* Your assignment
Look through the entries below and copy exactly the part that begins with the line containing "R20: 2.7k (DGND, n16) -> 680 (DGND, n16)" and ends with the line containing "R5: 1.5k (n7, n11) -> 3k (n7, n11)". Do not copy the pictures.

* Provided material
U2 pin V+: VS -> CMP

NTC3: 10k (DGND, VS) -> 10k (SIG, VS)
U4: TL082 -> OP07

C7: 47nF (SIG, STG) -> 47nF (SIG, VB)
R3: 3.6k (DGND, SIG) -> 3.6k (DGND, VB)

==

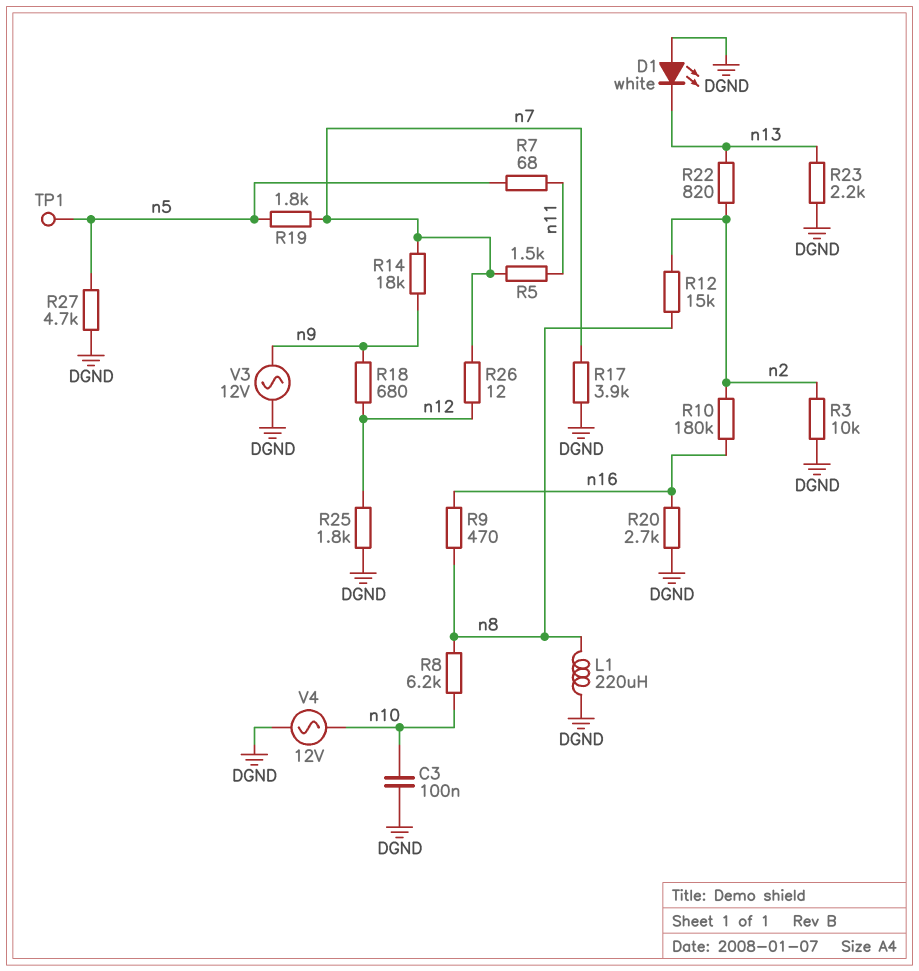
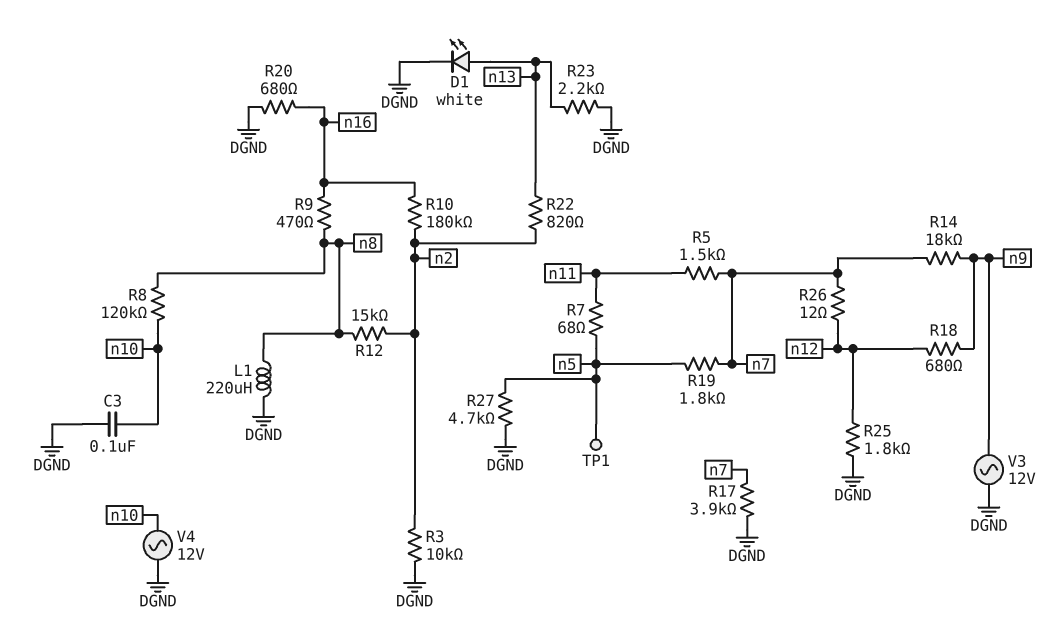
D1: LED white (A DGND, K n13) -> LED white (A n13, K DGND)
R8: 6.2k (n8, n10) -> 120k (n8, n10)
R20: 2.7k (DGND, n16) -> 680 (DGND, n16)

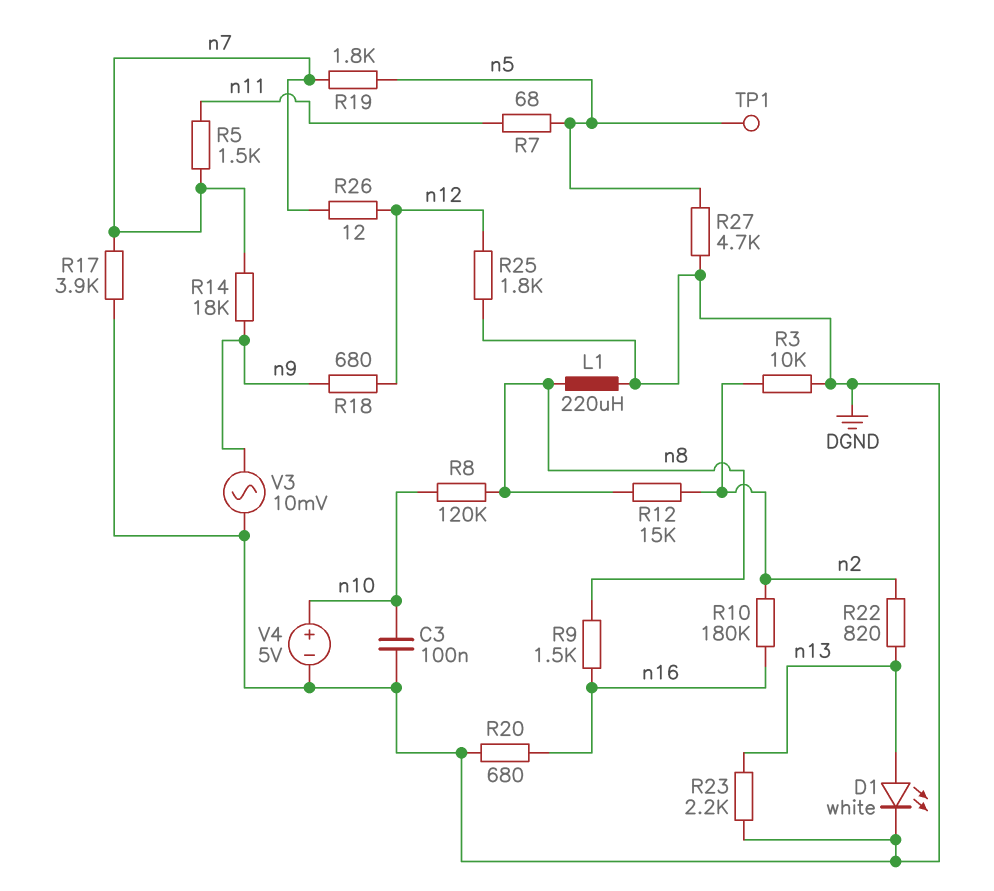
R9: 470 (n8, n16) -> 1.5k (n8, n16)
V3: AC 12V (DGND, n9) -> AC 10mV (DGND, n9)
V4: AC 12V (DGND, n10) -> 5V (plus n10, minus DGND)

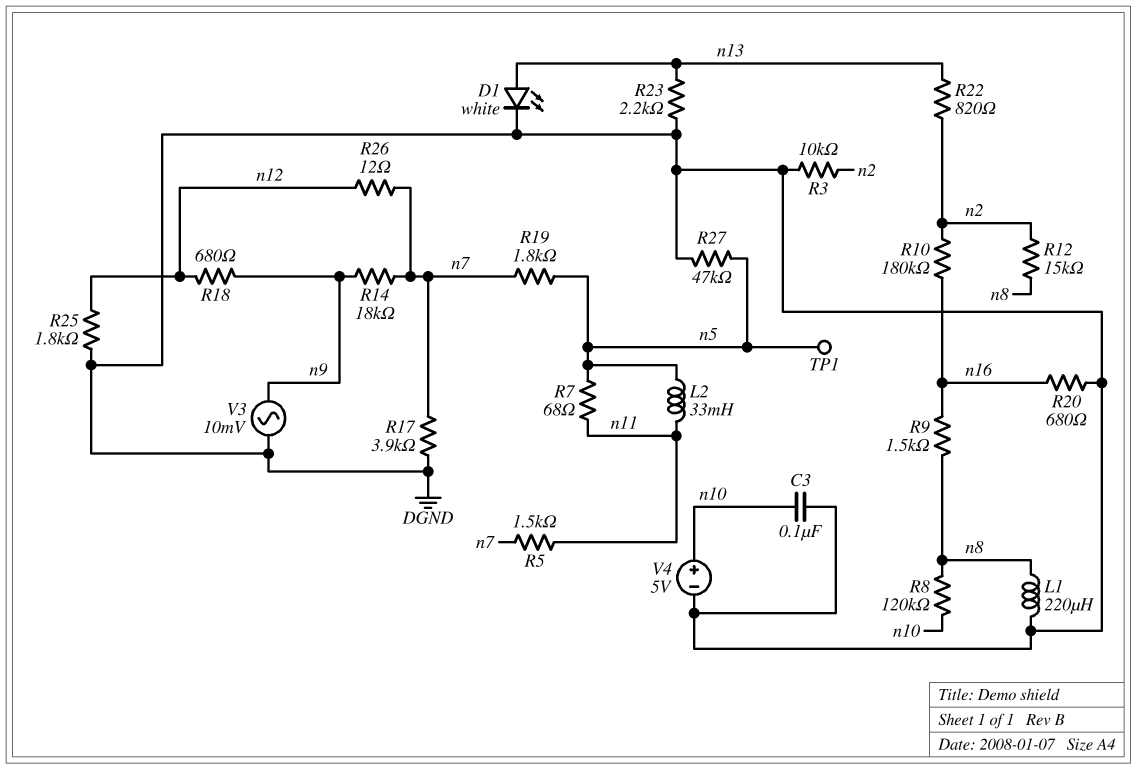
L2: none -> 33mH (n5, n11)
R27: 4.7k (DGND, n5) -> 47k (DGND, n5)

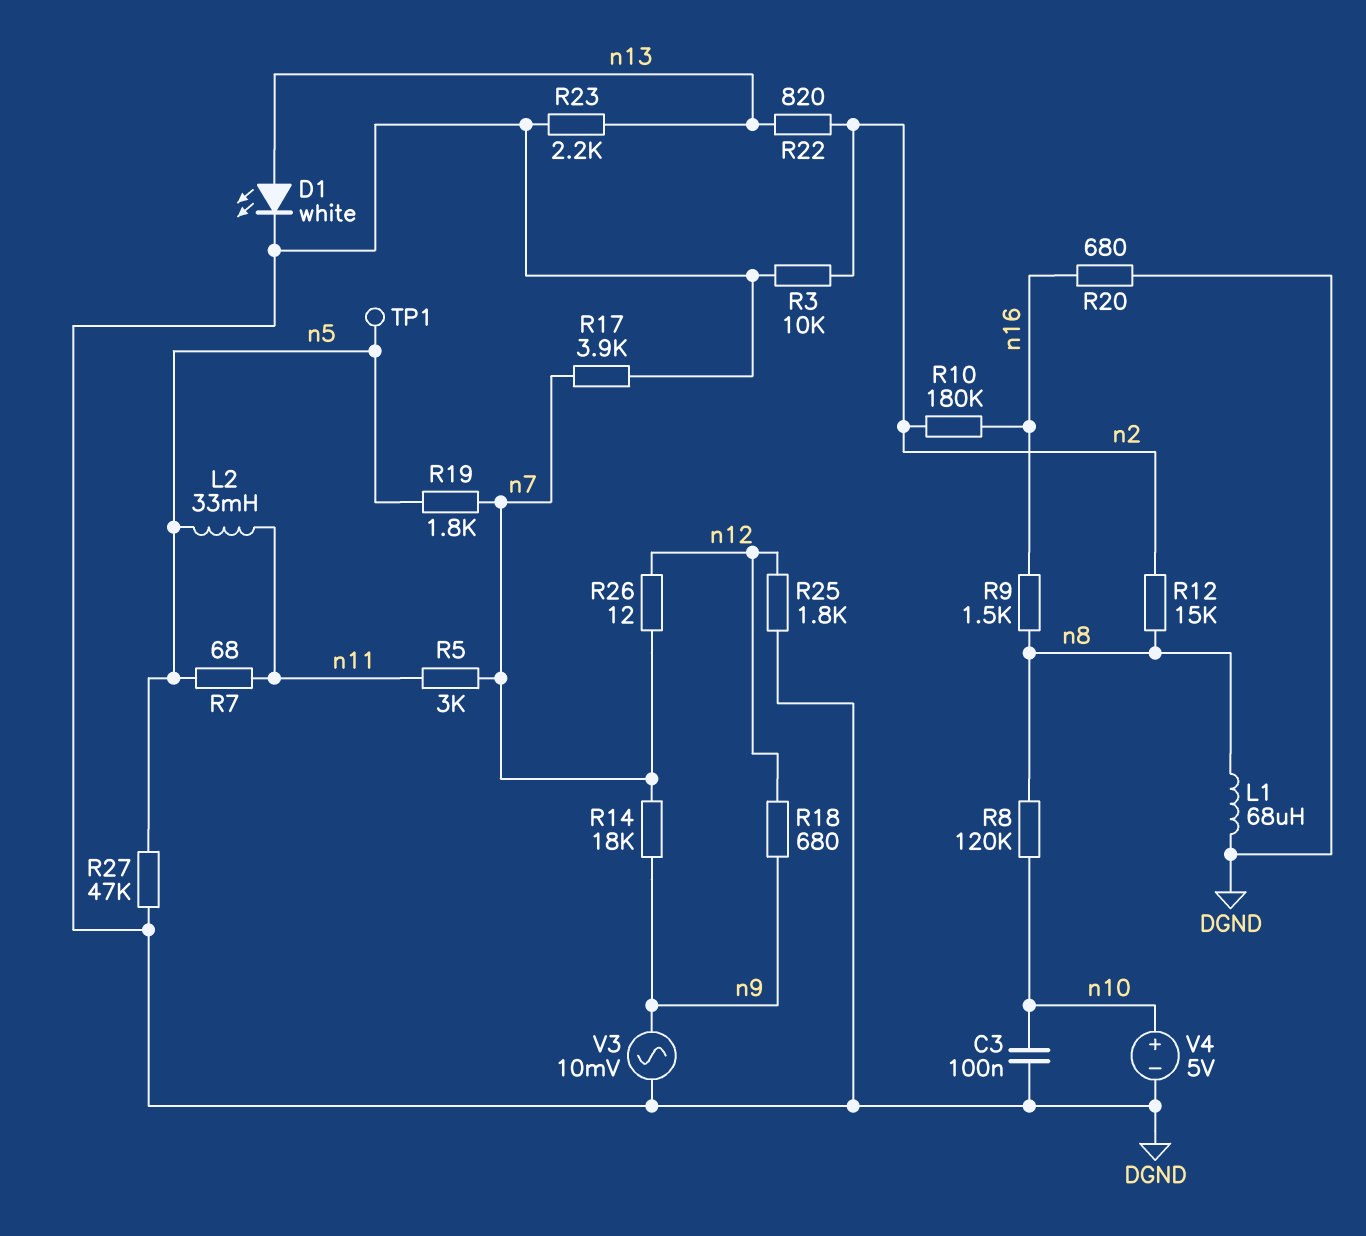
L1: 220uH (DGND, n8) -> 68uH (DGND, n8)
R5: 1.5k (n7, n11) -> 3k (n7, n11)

* Answer to the exercise
R20: 2.7k (DGND, n16) -> 680 (DGND, n16)

R9: 470 (n8, n16) -> 1.5k (n8, n16)
V3: AC 12V (DGND, n9) -> AC 10mV (DGND, n9)
V4: AC 12V (DGND, n10) -> 5V (plus n10, minus DGND)

L2: none -> 33mH (n5, n11)
R27: 4.7k (DGND, n5) -> 47k (DGND, n5)

L1: 220uH (DGND, n8) -> 68uH (DGND, n8)
R5: 1.5k (n7, n11) -> 3k (n7, n11)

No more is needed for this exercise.